YOUR OBJECTIVE = Check each line of the entries for "image" and report the ones that have it.

(Scene change data)
=== Section Start ===

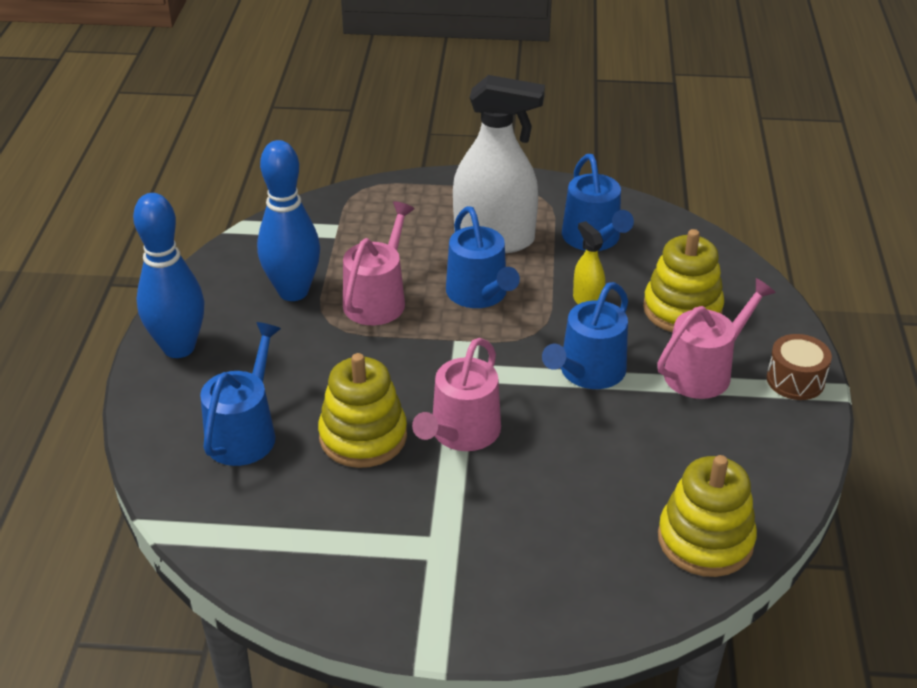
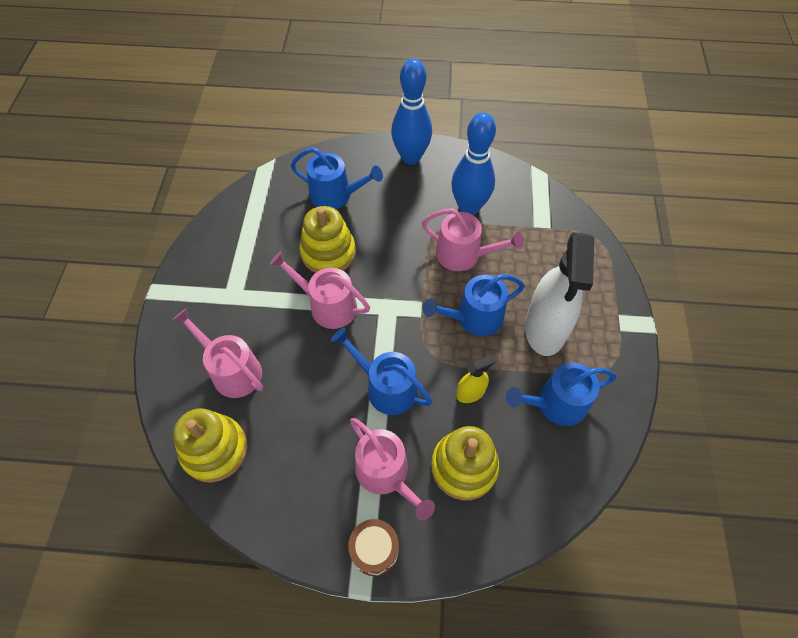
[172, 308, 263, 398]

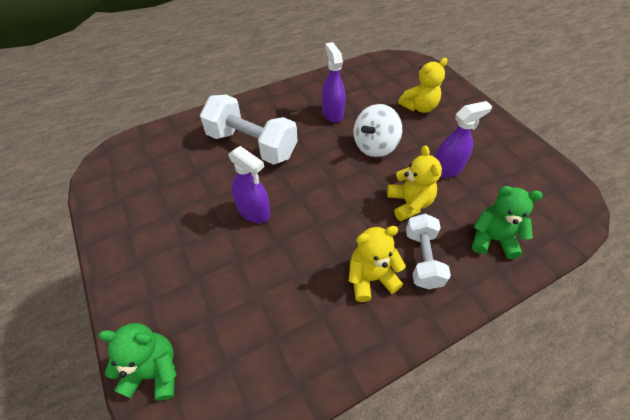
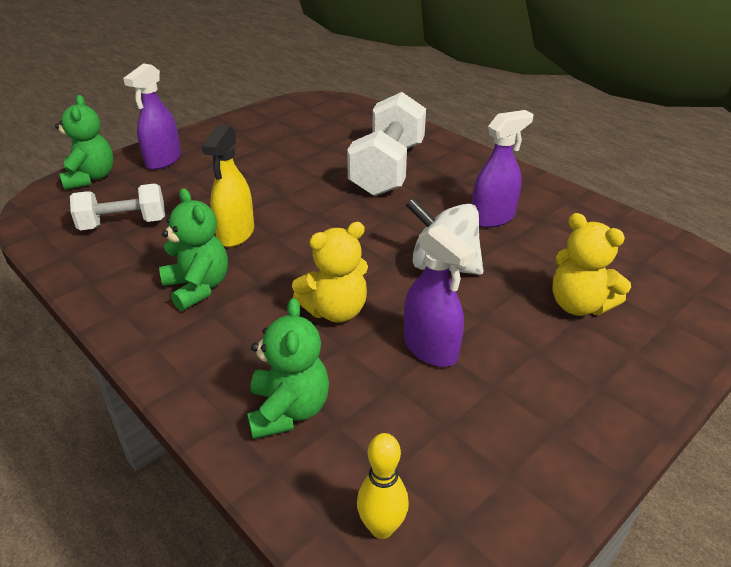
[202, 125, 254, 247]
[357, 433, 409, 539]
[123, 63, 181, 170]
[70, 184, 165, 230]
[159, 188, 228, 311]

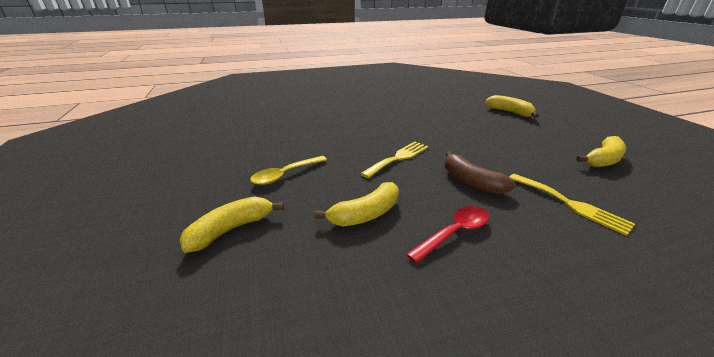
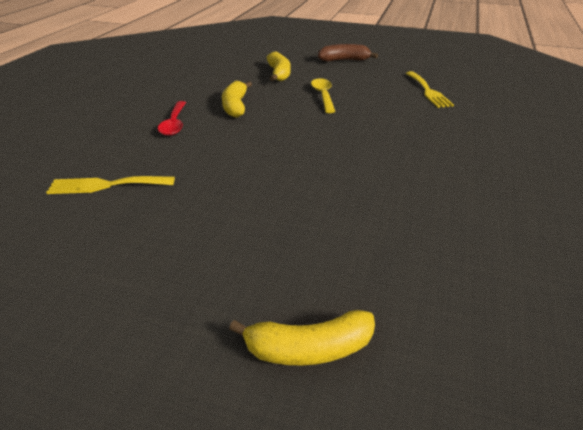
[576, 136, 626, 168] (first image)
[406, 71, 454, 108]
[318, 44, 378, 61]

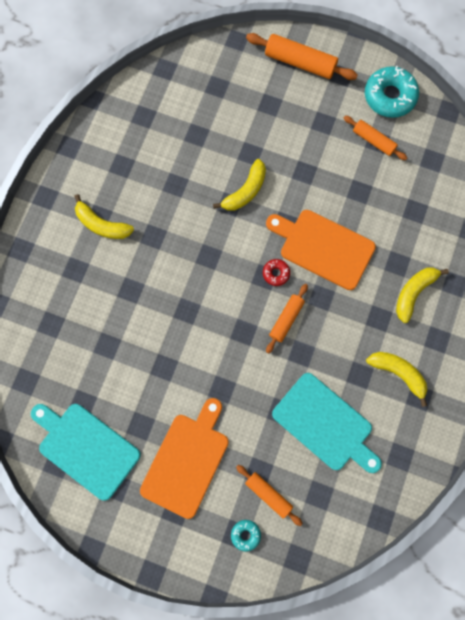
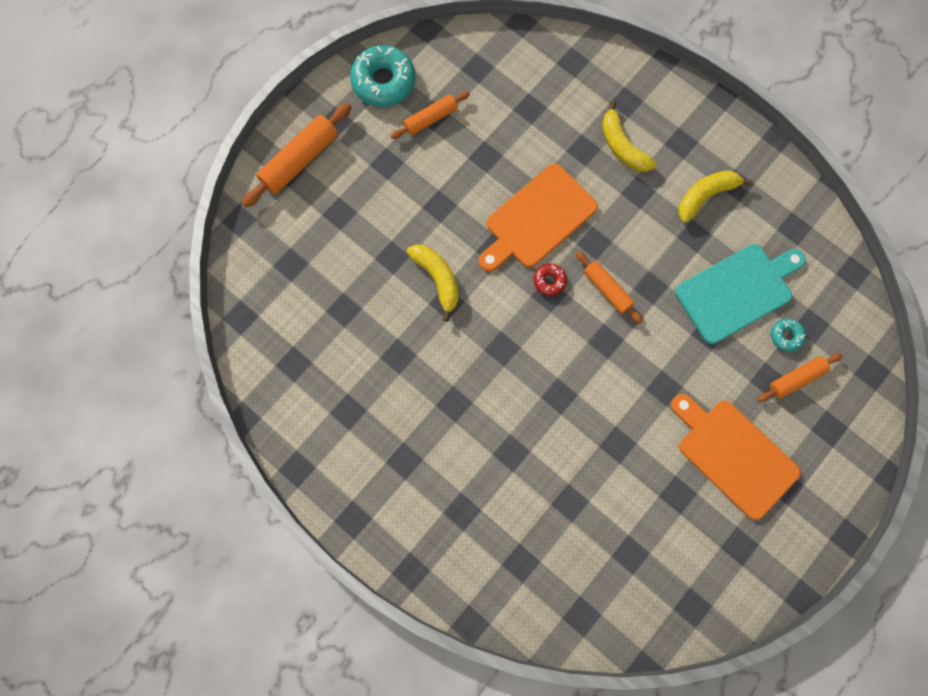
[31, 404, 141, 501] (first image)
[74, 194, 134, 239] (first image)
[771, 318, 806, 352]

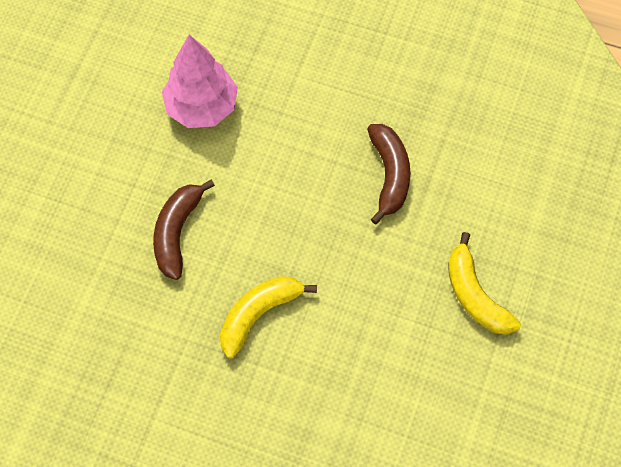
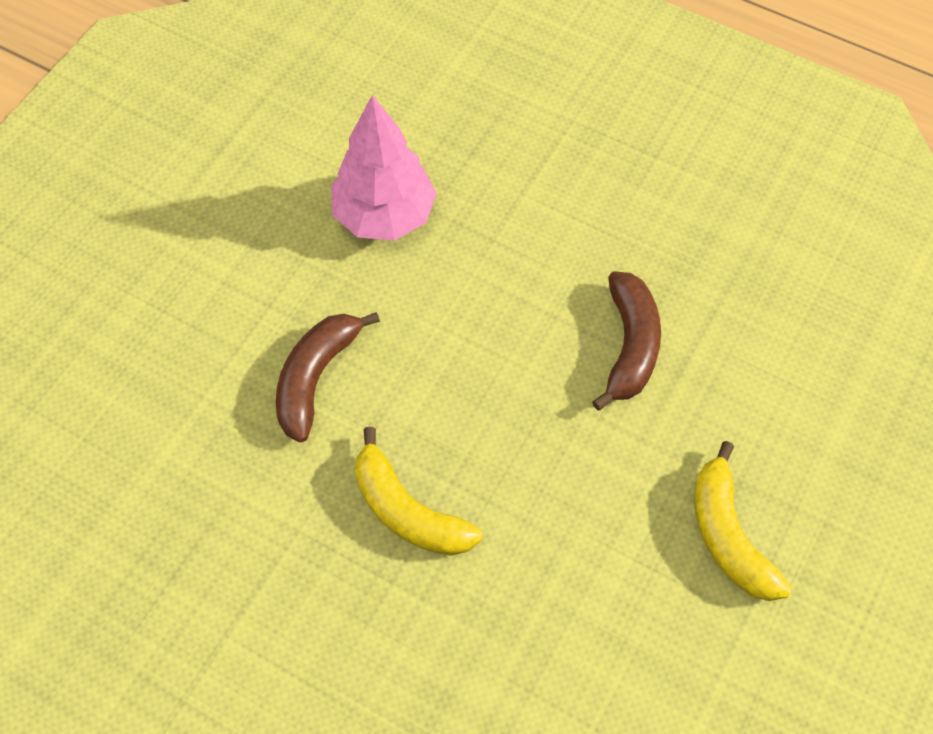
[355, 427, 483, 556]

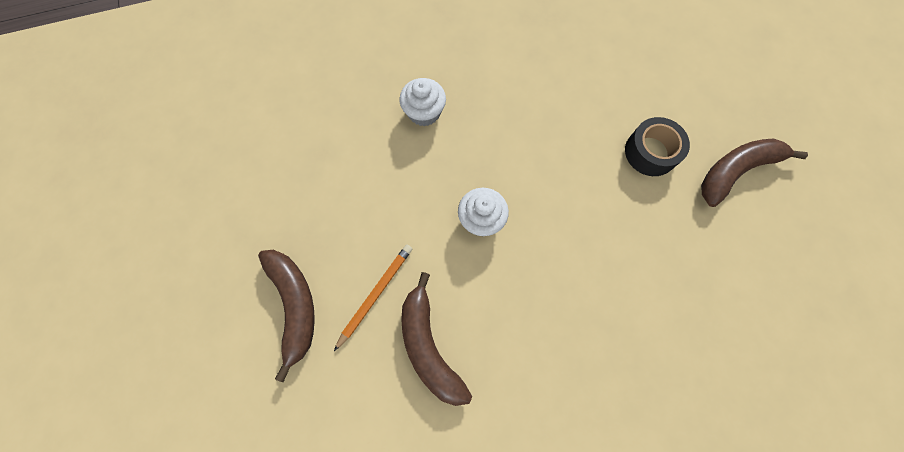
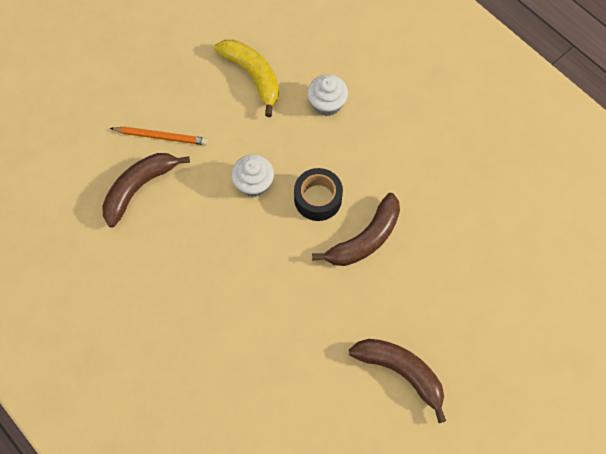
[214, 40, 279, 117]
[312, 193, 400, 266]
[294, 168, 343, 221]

=== Section End ===

OUTPUT =
[576, 136, 626, 168] (first image)
[31, 404, 141, 501] (first image)
[74, 194, 134, 239] (first image)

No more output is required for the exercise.